>>>
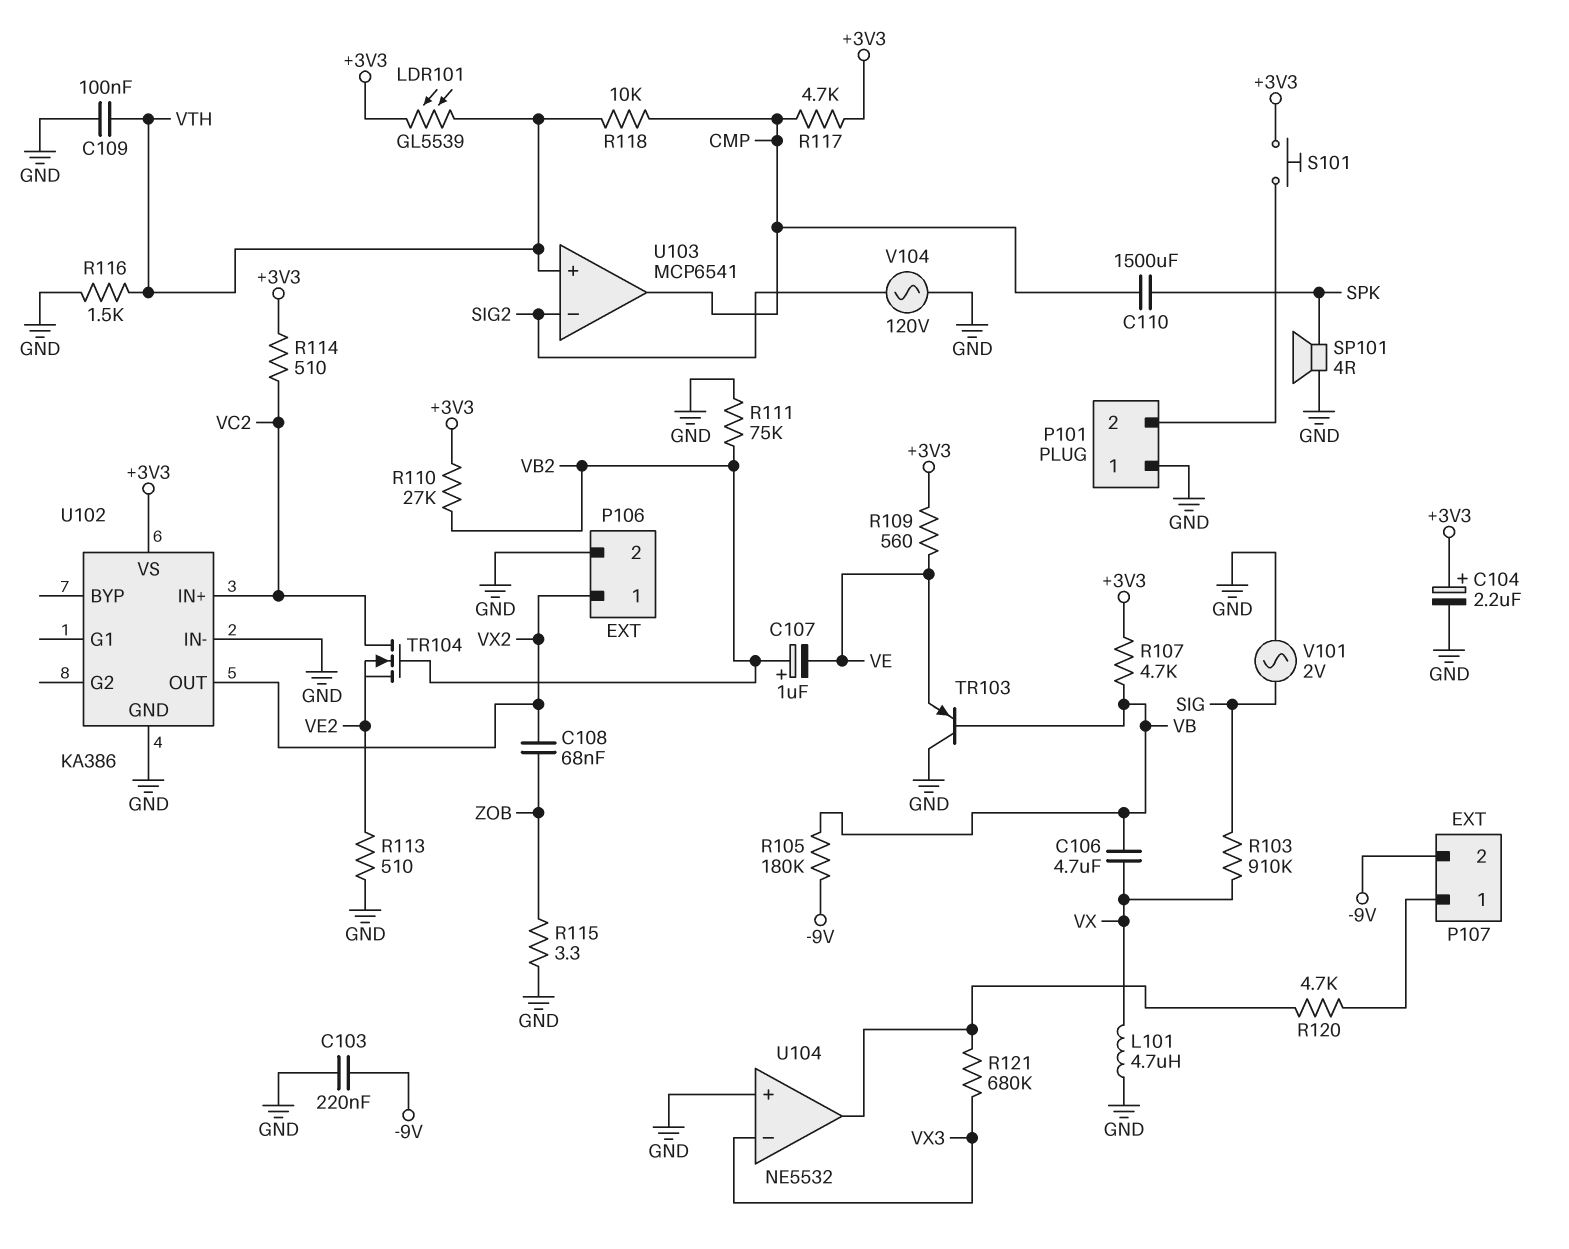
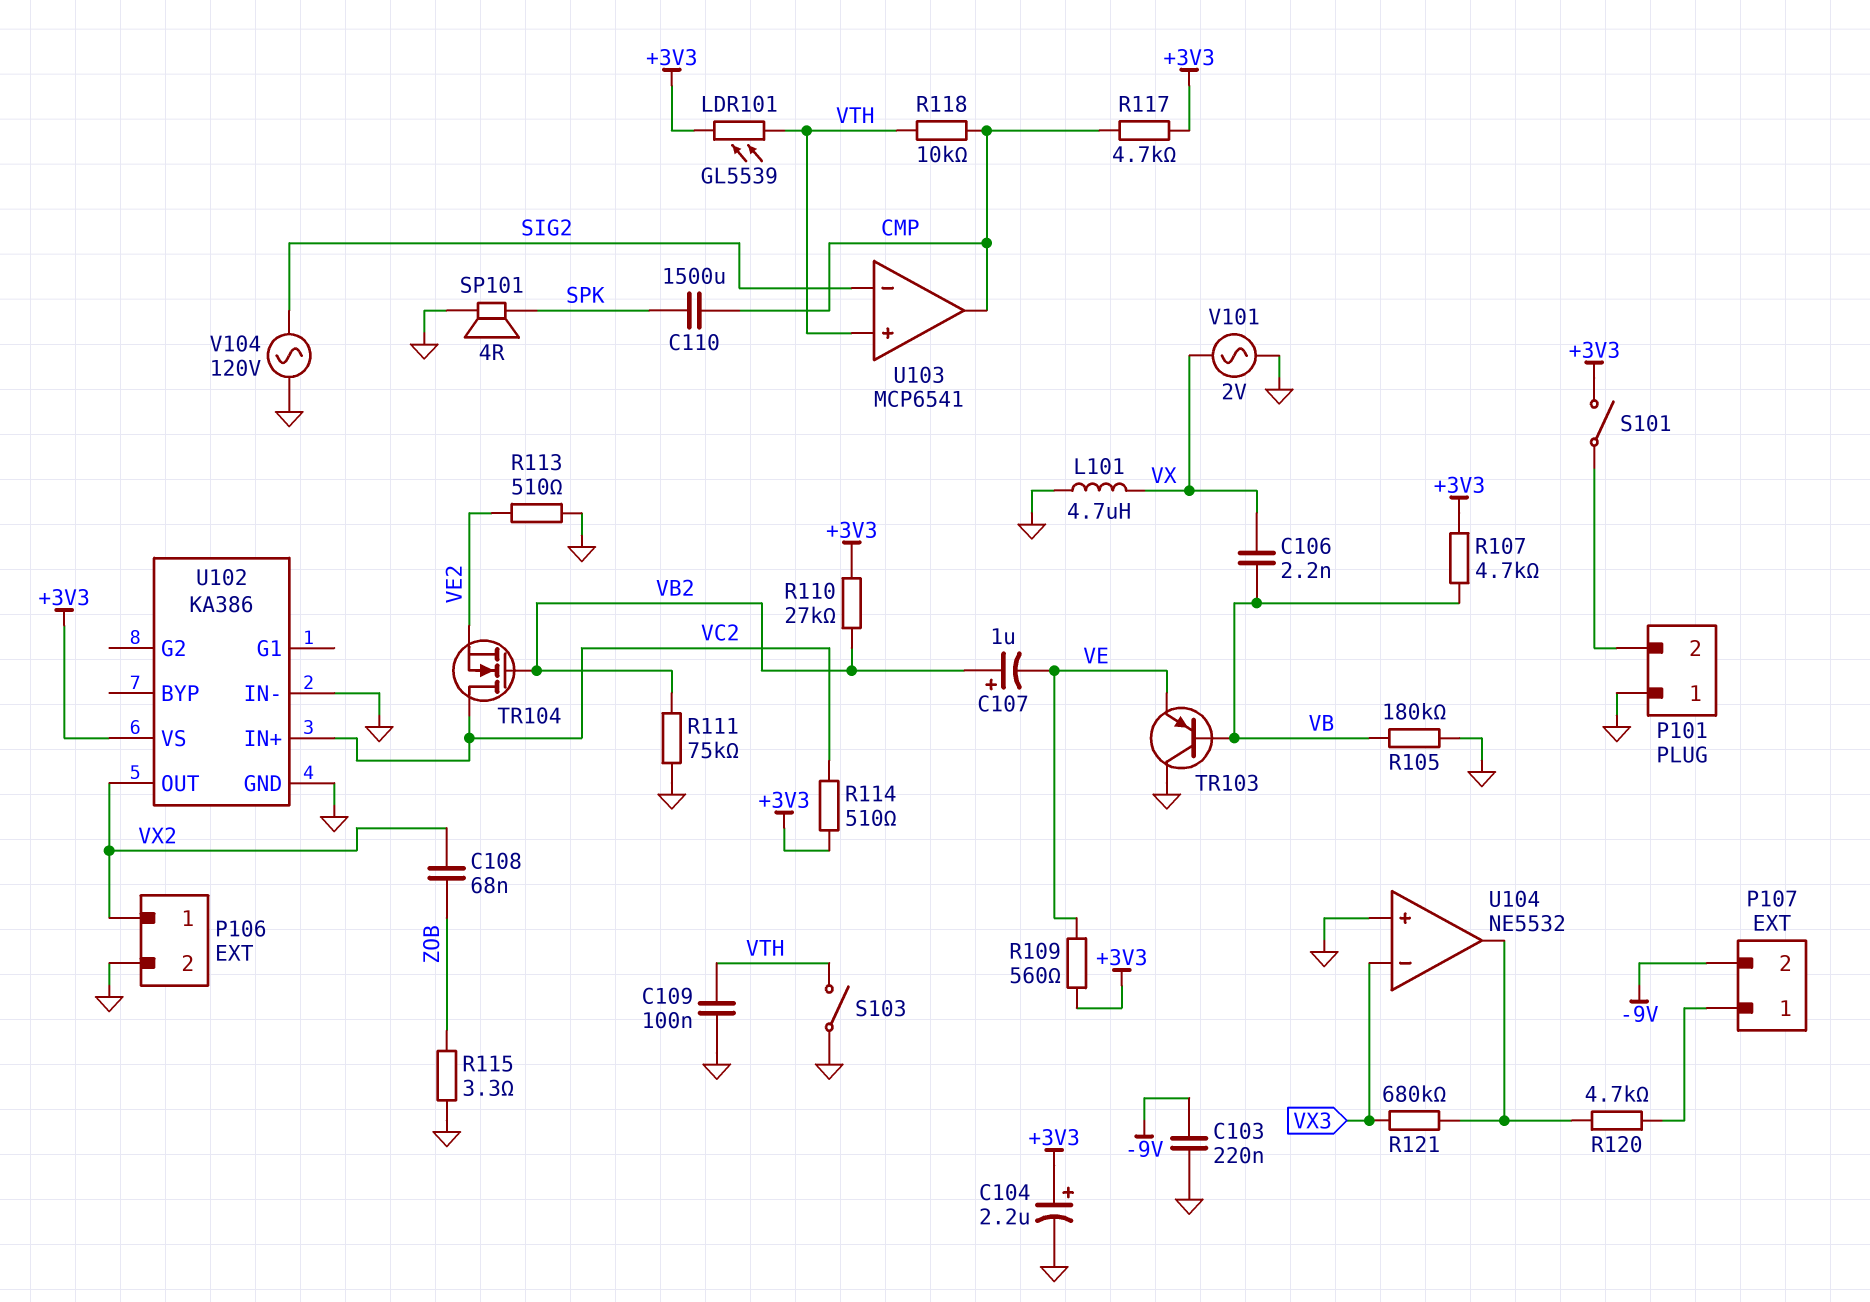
C106: 4.7uF (VB, VX) -> 2.2nF (VB, VX)
R103: 910k (SIG, VX) -> none
R105: 180k (-9V, VB) -> 180k (GND, VB)
R116: 1.5k (GND, VTH) -> none
S101: button (+3V3, P101/2) -> switch (+3V3, P101/2)
S103: none -> switch (GND, VTH)
V101: AC 2V (GND, SIG) -> AC 2V (GND, VX)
<<<
-- Aim of the task --
The response should repeat every entry above exactly and include none of the pictures.

-- Result of this exercise --
C106: 4.7uF (VB, VX) -> 2.2nF (VB, VX)
R103: 910k (SIG, VX) -> none
R105: 180k (-9V, VB) -> 180k (GND, VB)
R116: 1.5k (GND, VTH) -> none
S101: button (+3V3, P101/2) -> switch (+3V3, P101/2)
S103: none -> switch (GND, VTH)
V101: AC 2V (GND, SIG) -> AC 2V (GND, VX)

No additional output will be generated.